[Information given]
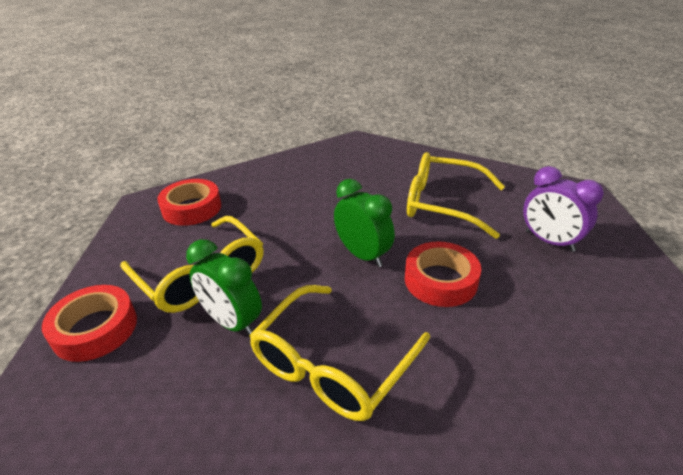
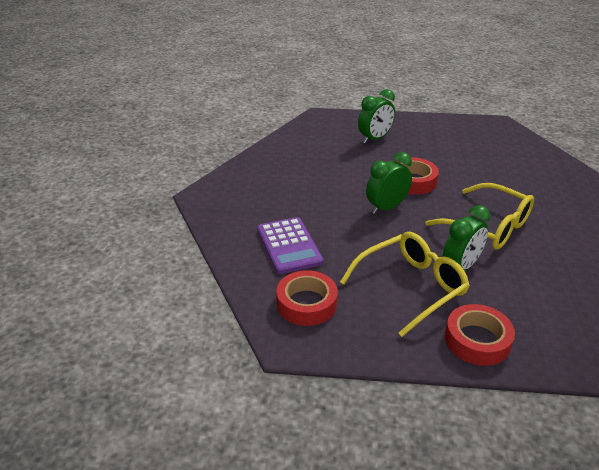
camera: 85 degrees left, 0 degrees up
(280, 192) = (289, 246): none -> purple calculator
(443, 203) = (325, 167): yellow glasses -> none
(549, 241) = (375, 139): purple clock -> green clock

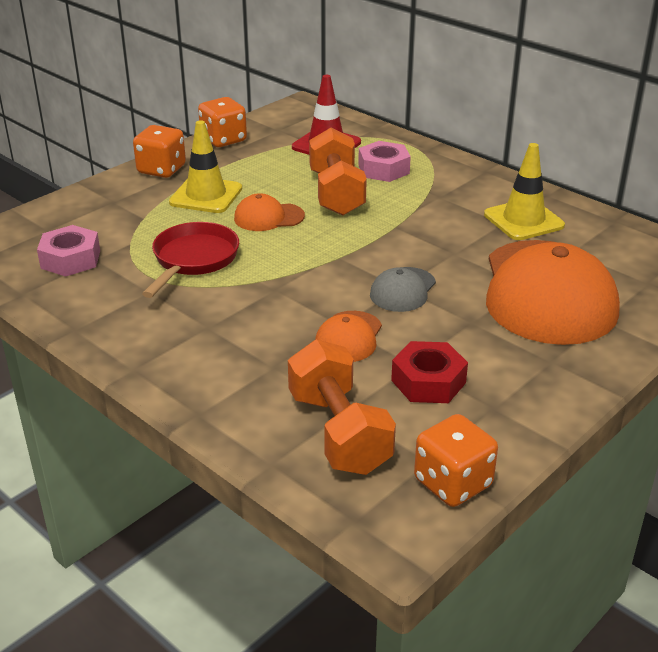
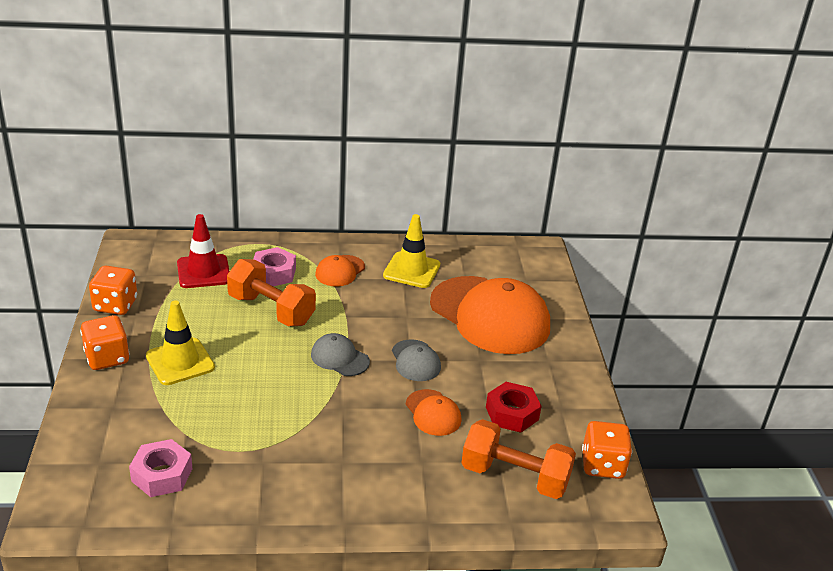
camera: 50 degrees left, 0 degrees up
(193, 260) = (255, 419): red pan -> none
(268, 217) = (254, 355): orange cap -> orange cap (340, 271)
(335, 253) = (339, 358): none -> grey cap

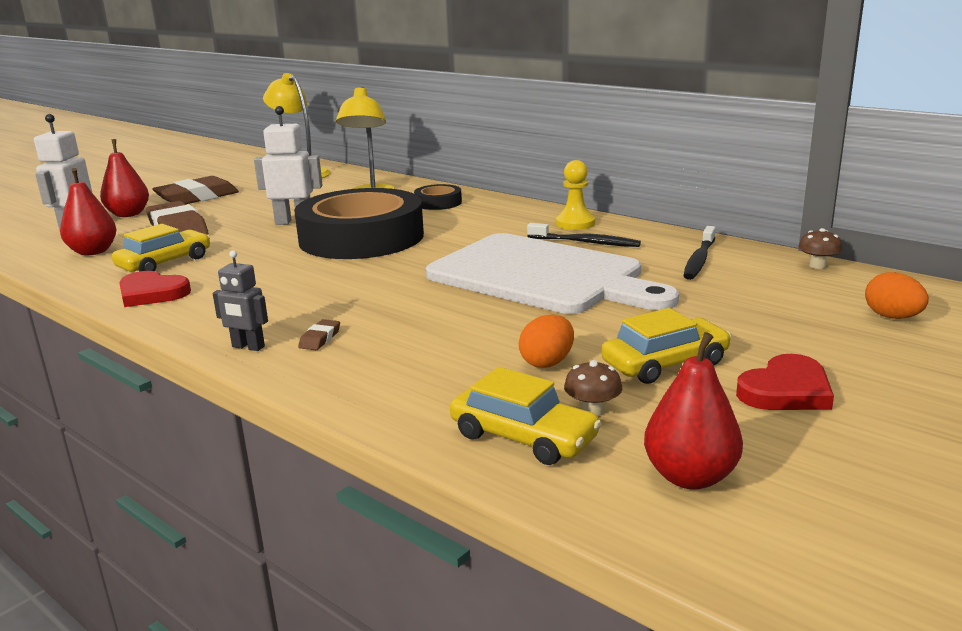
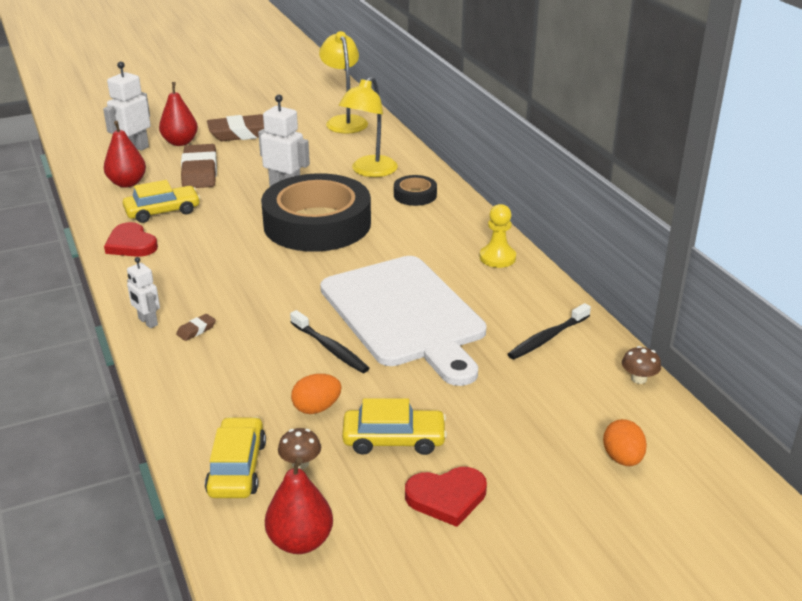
camera: 25 degrees right, 10 degrees up
(248, 347) = (147, 322): grey robot -> white robot
(523, 437) = (237, 468): yellow car -> yellow car turned 150 degrees counterclockwise
(585, 242) = (480, 285): black toothbrush -> black toothbrush (330, 348)

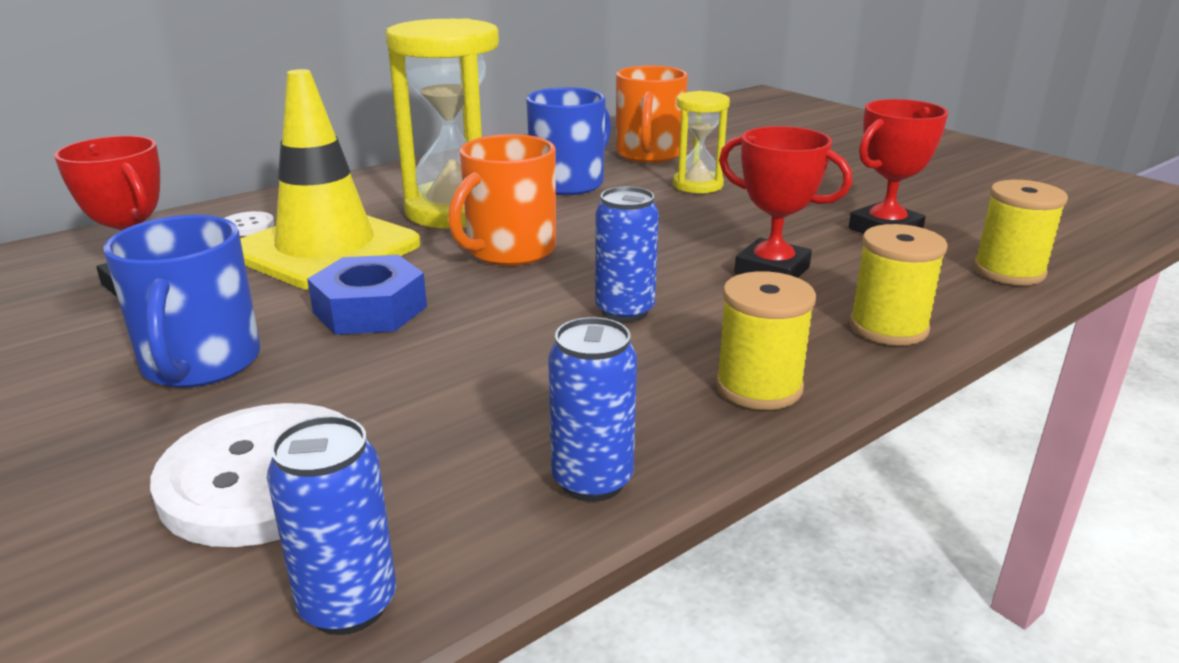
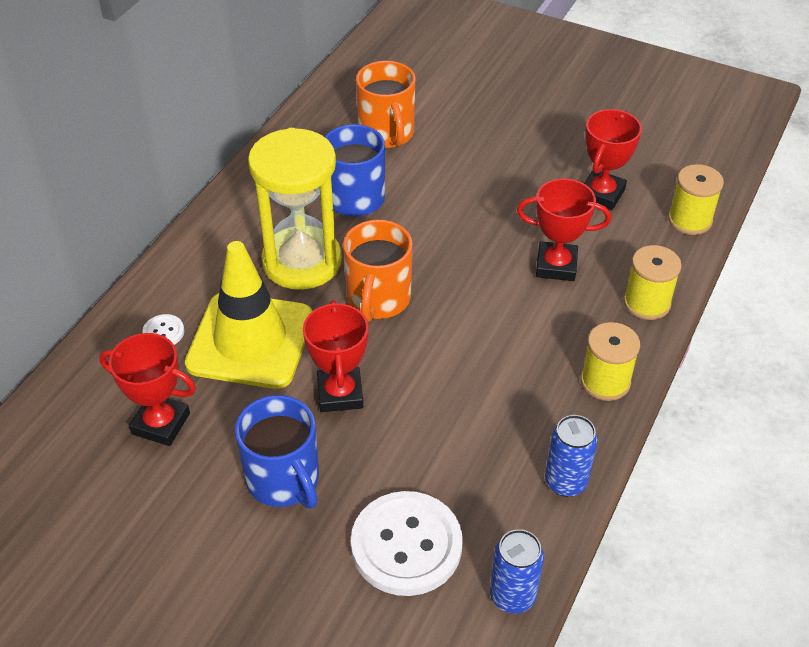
camera: 25 degrees left, 20 degrees up
(370, 309) = (340, 393): blue nut -> red trophy
(624, 311) = (494, 339): blue can -> none
(697, 185) = (450, 171): yellow hourglass -> none

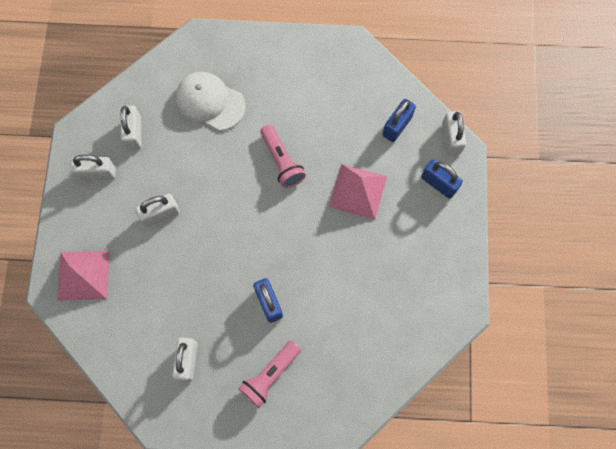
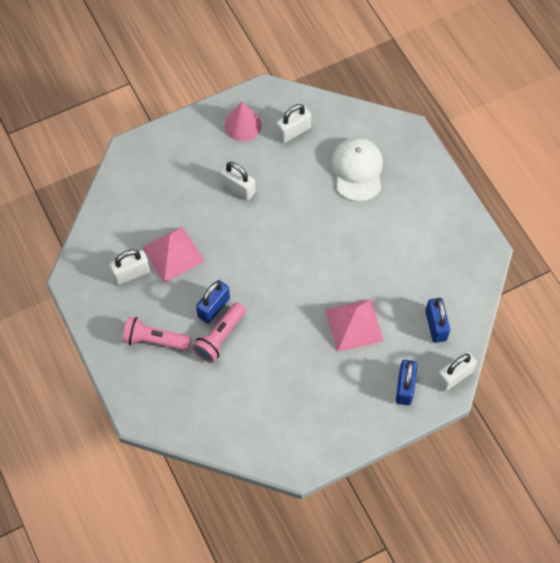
camera: 60 degrees right, 10 degrees down
(83, 275) = (155, 163): pink pyramid -> pink pyramid (173, 254)
(97, 173) = (243, 125): white padlock -> pink cone
(282, 161) = (341, 252): pink flashlight -> pink flashlight (220, 337)
(397, 126) = (435, 326): blue padlock -> blue padlock turned 75 degrees clockwise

[Task instructions] Search the material above for "none". Pull out each line where it shows up.

[Solution]
(280, 192) = (289, 246): none -> purple calculator
(443, 203) = (325, 167): yellow glasses -> none
(193, 260) = (255, 419): red pan -> none
(335, 253) = (339, 358): none -> grey cap
(624, 311) = (494, 339): blue can -> none
(697, 185) = (450, 171): yellow hourglass -> none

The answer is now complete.